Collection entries
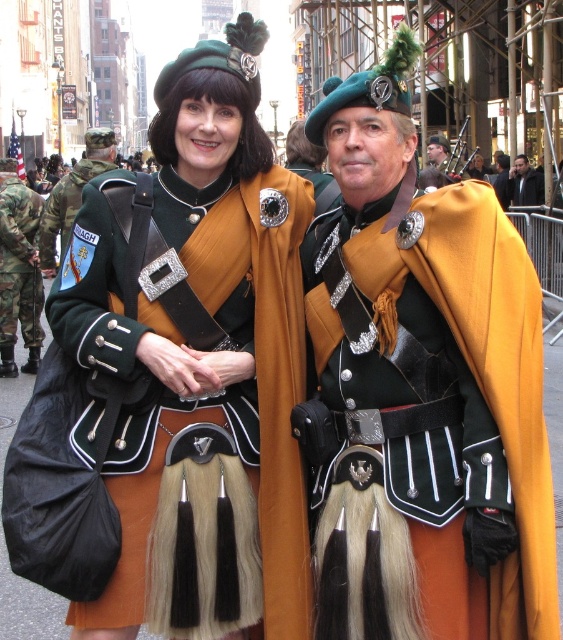
Question: Based on their relative distances, which object is nearer to the camouflage fabric pants at left?

Choices:
 (A) shiny gold chain at center
 (B) camouflage fabric military uniform at left

Answer: (B)

Question: Is gold matte cape at center positioned at the back of camouflage fabric pants at left?

Choices:
 (A) yes
 (B) no

Answer: (B)

Question: Is gold matte cape at center to the right of camouflage fabric military uniform at left from the viewer's perspective?

Choices:
 (A) yes
 (B) no

Answer: (A)

Question: Does camouflage fabric pants at left appear on the right side of camouflage fabric military uniform at left?

Choices:
 (A) no
 (B) yes

Answer: (A)

Question: Which point is closer to the camera?

Choices:
 (A) (271, 605)
 (B) (91, 131)
 (C) (432, 161)
 (D) (501, 289)

Answer: (D)

Question: Which of these objects is positioned closest to the matte black kilt at center?

Choices:
 (A) shiny gold chain at center
 (B) camouflage fabric pants at left
 (C) camouflage fabric military uniform at left
 (D) gold matte cape at center

Answer: (D)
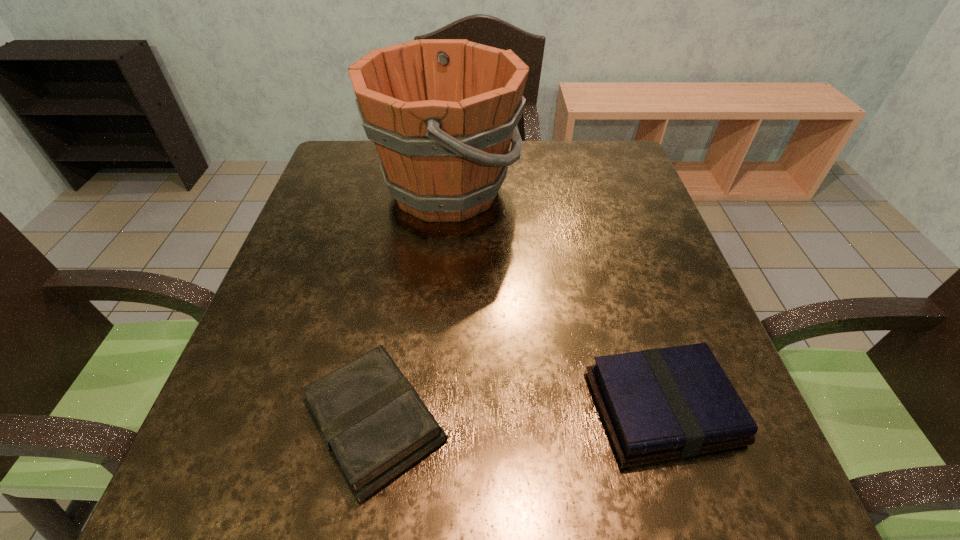
Where is `the second closest object to the left book`? the second closest object to the left book is located at coordinates (x=442, y=113).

_WHAT THIS TASK INVOLVES_
Tally the lines of the records above that contain the word "camouflage", counting only matches with the same case. Reply with the number alone.

_OUTPUT_
7